__Records for this exercise__

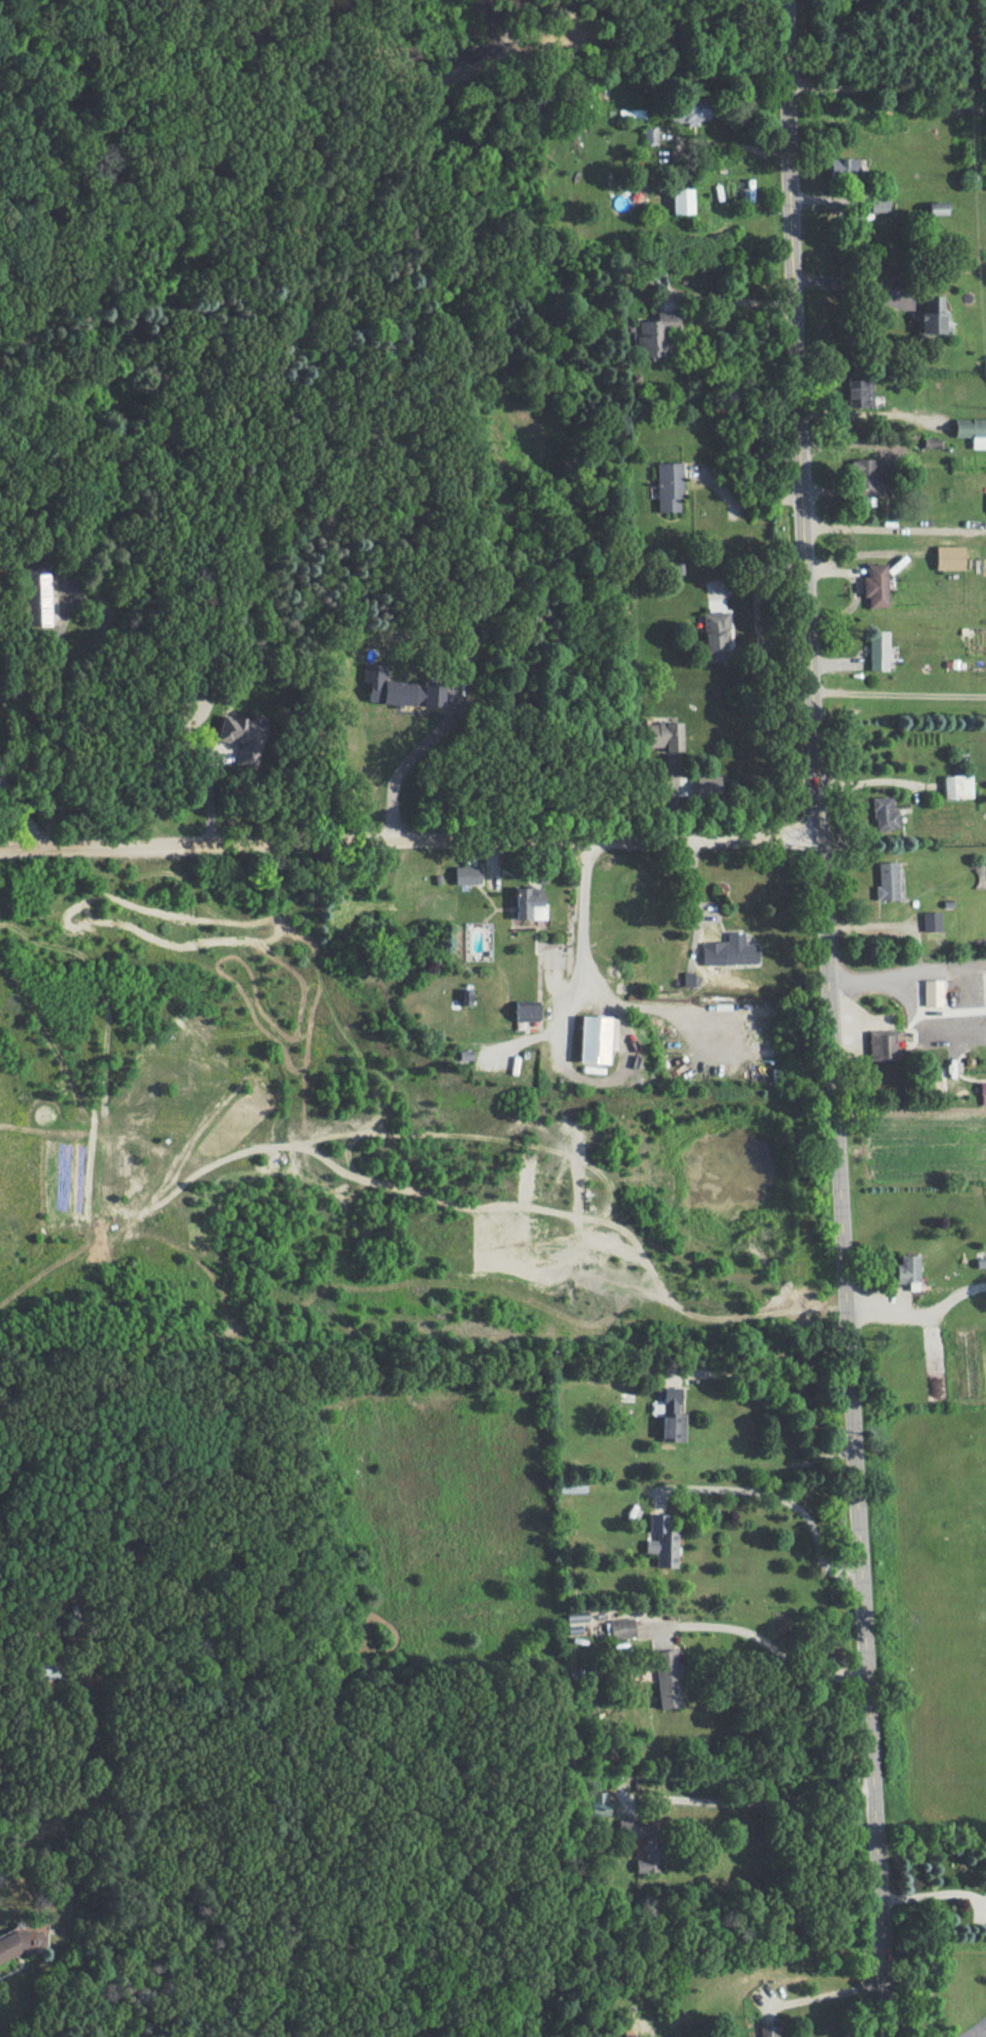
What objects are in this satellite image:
road: (885, 88)
building: (689, 111)
building: (649, 134)
road: (728, 147)
building: (842, 168)
building: (680, 200)
building: (878, 204)
building: (936, 207)
road: (852, 287)
road: (735, 302)
building: (931, 314)
building: (654, 332)
building: (860, 391)
road: (865, 428)
building: (971, 430)
building: (861, 467)
building: (668, 485)
road: (741, 496)
road: (893, 542)
building: (949, 557)
building: (875, 585)
building: (37, 598)
road: (757, 609)
building: (714, 635)
building: (877, 650)
building: (399, 689)
road: (896, 691)
building: (662, 735)
building: (241, 737)
building: (672, 768)
road: (406, 783)
building: (707, 784)
building: (957, 785)
road: (22, 813)
building: (883, 813)
road: (405, 846)
building: (466, 874)
building: (886, 881)
building: (528, 902)
building: (931, 921)
building: (728, 950)
road: (903, 969)
road: (583, 975)
building: (932, 992)
building: (524, 1012)
road: (823, 1018)
building: (593, 1038)
building: (882, 1045)
building: (982, 1092)
building: (907, 1270)
road: (914, 1303)
road: (785, 1389)
building: (671, 1415)
road: (780, 1490)
building: (661, 1541)
building: (575, 1616)
building: (620, 1627)
road: (770, 1640)
building: (666, 1678)
building: (597, 1803)
road: (750, 1803)
building: (639, 1841)
road: (932, 1896)
building: (22, 1939)
road: (827, 1995)
building: (766, 2030)
road: (979, 2032)
building: (624, 2035)

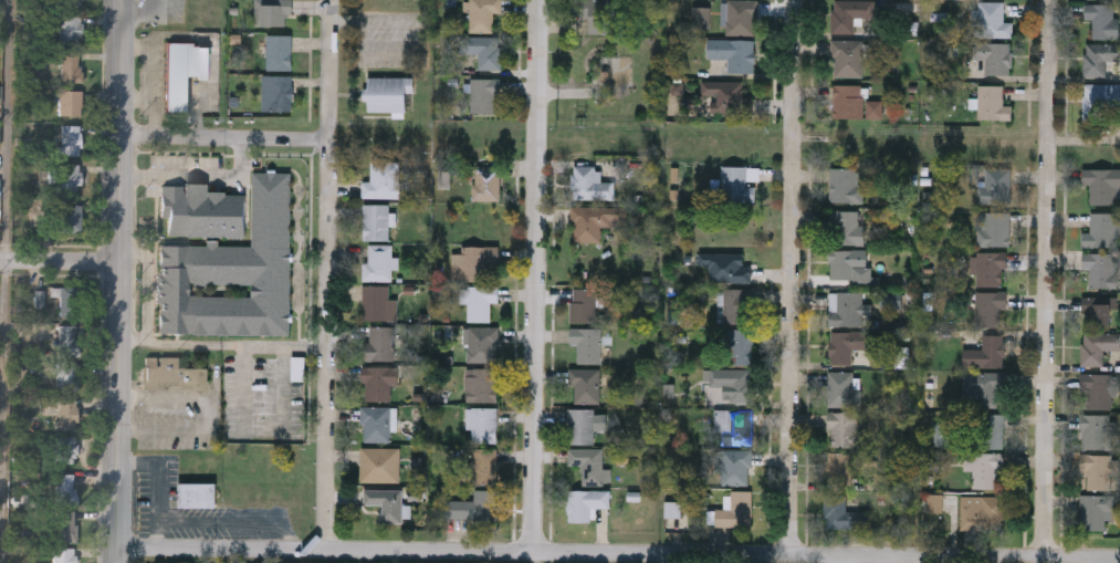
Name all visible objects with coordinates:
building: (1100, 0)
building: (72, 2)
building: (273, 12)
building: (849, 13)
building: (483, 14)
building: (595, 14)
building: (740, 16)
building: (991, 19)
building: (1103, 19)
building: (66, 26)
building: (484, 50)
building: (279, 51)
building: (733, 52)
building: (994, 55)
building: (846, 57)
building: (1099, 57)
building: (71, 64)
road: (145, 65)
building: (184, 75)
building: (278, 92)
building: (388, 93)
building: (485, 94)
building: (728, 95)
building: (1100, 97)
building: (847, 101)
building: (70, 102)
building: (991, 102)
road: (148, 107)
road: (193, 115)
road: (8, 131)
road: (224, 138)
building: (70, 139)
building: (69, 175)
road: (198, 175)
building: (383, 180)
building: (486, 182)
building: (738, 182)
building: (590, 184)
building: (845, 184)
building: (993, 184)
building: (1102, 184)
building: (65, 217)
building: (375, 221)
building: (595, 221)
building: (846, 226)
building: (993, 229)
building: (1100, 229)
building: (227, 261)
building: (846, 262)
road: (60, 263)
building: (378, 263)
building: (474, 263)
building: (726, 267)
building: (990, 268)
building: (1100, 268)
road: (324, 274)
road: (537, 275)
road: (788, 277)
road: (1044, 278)
road: (121, 281)
road: (151, 290)
building: (69, 302)
building: (481, 302)
building: (377, 303)
building: (582, 304)
building: (737, 305)
building: (989, 307)
building: (1097, 308)
building: (846, 309)
building: (67, 339)
building: (379, 343)
building: (481, 343)
building: (586, 344)
building: (845, 344)
road: (221, 346)
building: (739, 346)
building: (1097, 346)
building: (985, 352)
building: (66, 377)
building: (172, 378)
building: (376, 382)
building: (731, 383)
building: (481, 384)
building: (585, 385)
building: (842, 387)
building: (982, 388)
building: (1095, 390)
road: (4, 413)
building: (65, 413)
road: (208, 416)
building: (377, 423)
building: (483, 424)
building: (580, 425)
building: (733, 426)
road: (263, 428)
building: (841, 428)
building: (992, 429)
building: (1095, 430)
building: (64, 449)
building: (379, 464)
building: (589, 464)
building: (483, 465)
building: (841, 465)
building: (735, 466)
building: (983, 467)
building: (1095, 471)
building: (65, 488)
building: (197, 497)
building: (386, 503)
building: (585, 503)
building: (473, 506)
building: (735, 510)
building: (1094, 510)
building: (981, 512)
building: (840, 514)
building: (65, 525)
road: (619, 551)
road: (535, 556)
road: (842, 558)

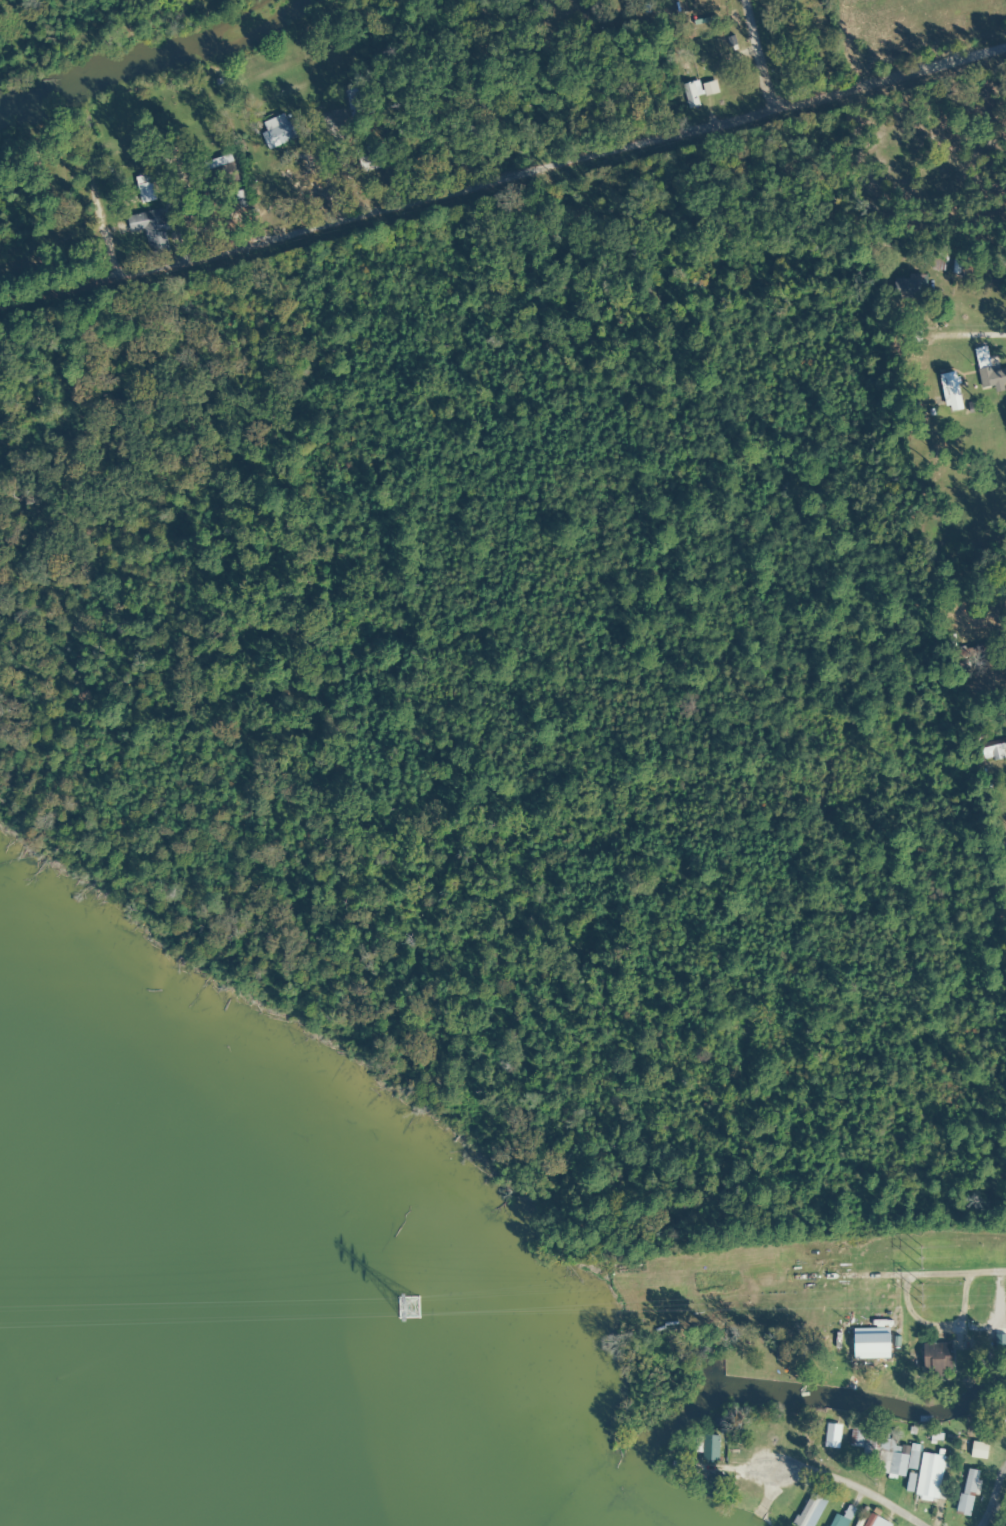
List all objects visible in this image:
building: (793, 0)
road: (759, 32)
building: (691, 53)
building: (357, 103)
building: (280, 133)
road: (502, 139)
building: (370, 163)
building: (144, 188)
building: (148, 231)
building: (908, 287)
road: (932, 308)
building: (949, 392)
building: (971, 653)
building: (990, 752)
road: (907, 1229)
power tower: (915, 1255)
power tower: (918, 1293)
power tower: (409, 1306)
building: (890, 1341)
building: (934, 1359)
building: (1000, 1420)
building: (706, 1447)
building: (977, 1450)
building: (878, 1451)
building: (928, 1476)
building: (966, 1493)
building: (805, 1511)
building: (841, 1518)
building: (873, 1521)
road: (769, 1524)

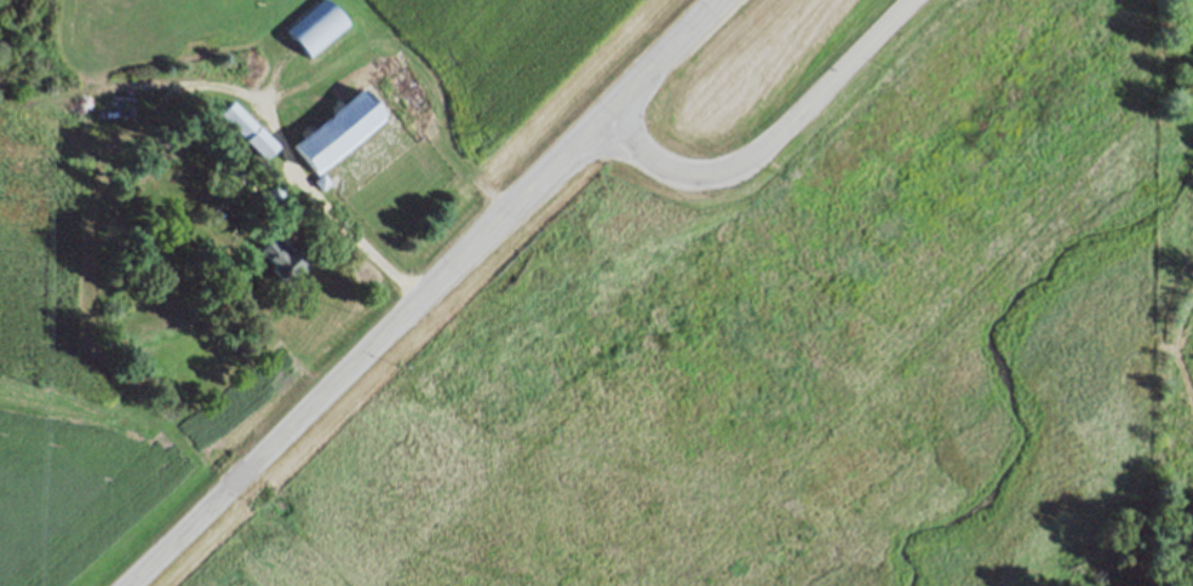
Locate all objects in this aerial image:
building: (314, 28)
building: (246, 130)
building: (335, 133)
road: (771, 141)
building: (320, 182)
road: (323, 208)
building: (282, 259)
road: (423, 293)

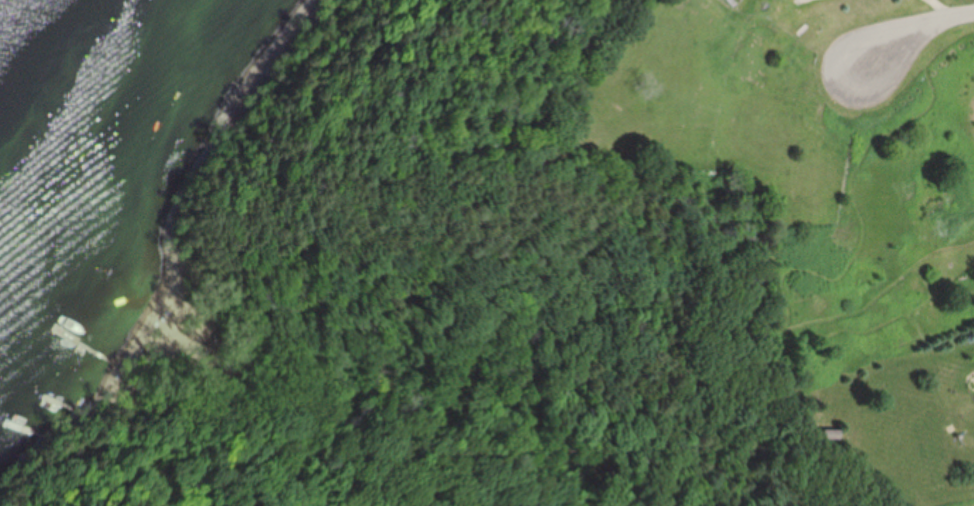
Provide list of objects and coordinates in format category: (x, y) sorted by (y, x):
road: (944, 10)
road: (922, 37)
park: (426, 340)

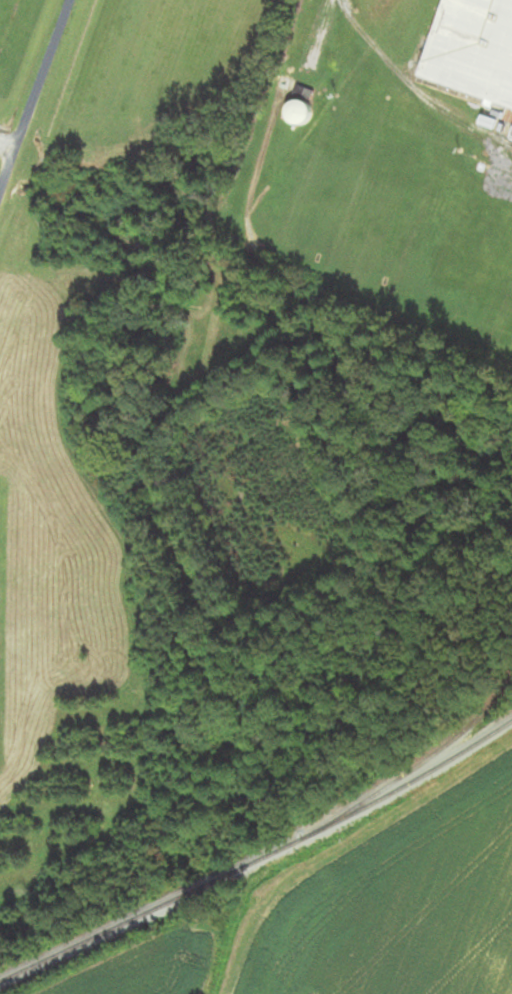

__Exercise__
Copy out all the data exactly. No images belong in the copy.

__Task result__
What objects are in this satellite image:
road: (885, 88)
building: (689, 111)
building: (649, 134)
road: (728, 147)
building: (842, 168)
building: (680, 200)
building: (878, 204)
building: (936, 207)
road: (852, 287)
road: (735, 302)
building: (931, 314)
building: (654, 332)
building: (860, 391)
road: (865, 428)
building: (971, 430)
building: (861, 467)
building: (668, 485)
road: (741, 496)
road: (893, 542)
building: (949, 557)
building: (875, 585)
building: (37, 598)
road: (757, 609)
building: (714, 635)
building: (877, 650)
building: (399, 689)
road: (896, 691)
building: (662, 735)
building: (241, 737)
building: (672, 768)
road: (406, 783)
building: (707, 784)
building: (957, 785)
road: (22, 813)
building: (883, 813)
road: (405, 846)
building: (466, 874)
building: (886, 881)
building: (528, 902)
building: (931, 921)
building: (728, 950)
road: (903, 969)
road: (583, 975)
building: (932, 992)
building: (524, 1012)
road: (823, 1018)
building: (593, 1038)
building: (882, 1045)
building: (982, 1092)
building: (907, 1270)
road: (914, 1303)
road: (785, 1389)
building: (671, 1415)
road: (780, 1490)
building: (661, 1541)
building: (575, 1616)
building: (620, 1627)
road: (770, 1640)
building: (666, 1678)
building: (597, 1803)
road: (750, 1803)
building: (639, 1841)
road: (932, 1896)
building: (22, 1939)
road: (827, 1995)
building: (766, 2030)
road: (979, 2032)
building: (624, 2035)

Name all visible objects with coordinates:
building: (1100, 0)
building: (72, 2)
building: (273, 12)
building: (849, 13)
building: (483, 14)
building: (595, 14)
building: (740, 16)
building: (991, 19)
building: (1103, 19)
building: (66, 26)
building: (484, 50)
building: (279, 51)
building: (733, 52)
building: (994, 55)
building: (846, 57)
building: (1099, 57)
building: (71, 64)
road: (145, 65)
building: (184, 75)
building: (278, 92)
building: (388, 93)
building: (485, 94)
building: (728, 95)
building: (1100, 97)
building: (847, 101)
building: (70, 102)
building: (991, 102)
road: (148, 107)
road: (193, 115)
road: (8, 131)
road: (224, 138)
building: (70, 139)
building: (69, 175)
road: (198, 175)
building: (383, 180)
building: (486, 182)
building: (738, 182)
building: (590, 184)
building: (845, 184)
building: (993, 184)
building: (1102, 184)
building: (65, 217)
building: (375, 221)
building: (595, 221)
building: (846, 226)
building: (993, 229)
building: (1100, 229)
building: (227, 261)
building: (846, 262)
road: (60, 263)
building: (378, 263)
building: (474, 263)
building: (726, 267)
building: (990, 268)
building: (1100, 268)
road: (324, 274)
road: (537, 275)
road: (788, 277)
road: (1044, 278)
road: (121, 281)
road: (151, 290)
building: (69, 302)
building: (481, 302)
building: (377, 303)
building: (582, 304)
building: (737, 305)
building: (989, 307)
building: (1097, 308)
building: (846, 309)
building: (67, 339)
building: (379, 343)
building: (481, 343)
building: (586, 344)
building: (845, 344)
road: (221, 346)
building: (739, 346)
building: (1097, 346)
building: (985, 352)
building: (66, 377)
building: (172, 378)
building: (376, 382)
building: (731, 383)
building: (481, 384)
building: (585, 385)
building: (842, 387)
building: (982, 388)
building: (1095, 390)
road: (4, 413)
building: (65, 413)
road: (208, 416)
building: (377, 423)
building: (483, 424)
building: (580, 425)
building: (733, 426)
road: (263, 428)
building: (841, 428)
building: (992, 429)
building: (1095, 430)
building: (64, 449)
building: (379, 464)
building: (589, 464)
building: (483, 465)
building: (841, 465)
building: (735, 466)
building: (983, 467)
building: (1095, 471)
building: (65, 488)
building: (197, 497)
building: (386, 503)
building: (585, 503)
building: (473, 506)
building: (735, 510)
building: (1094, 510)
building: (981, 512)
building: (840, 514)
building: (65, 525)
road: (619, 551)
road: (535, 556)
road: (842, 558)

List all objects visible in this image:
building: (793, 0)
road: (759, 32)
building: (691, 53)
building: (357, 103)
building: (280, 133)
road: (502, 139)
building: (370, 163)
building: (144, 188)
building: (148, 231)
building: (908, 287)
road: (932, 308)
building: (949, 392)
building: (971, 653)
building: (990, 752)
road: (907, 1229)
power tower: (915, 1255)
power tower: (918, 1293)
power tower: (409, 1306)
building: (890, 1341)
building: (934, 1359)
building: (1000, 1420)
building: (706, 1447)
building: (977, 1450)
building: (878, 1451)
building: (928, 1476)
building: (966, 1493)
building: (805, 1511)
building: (841, 1518)
building: (873, 1521)
road: (769, 1524)

Locate all objects in this aerial image:
building: (314, 28)
building: (246, 130)
building: (335, 133)
road: (771, 141)
building: (320, 182)
road: (323, 208)
building: (282, 259)
road: (423, 293)

Provide list of objects and coordinates in format category: (x, y) sorted by (y, x):
road: (944, 10)
road: (922, 37)
park: (426, 340)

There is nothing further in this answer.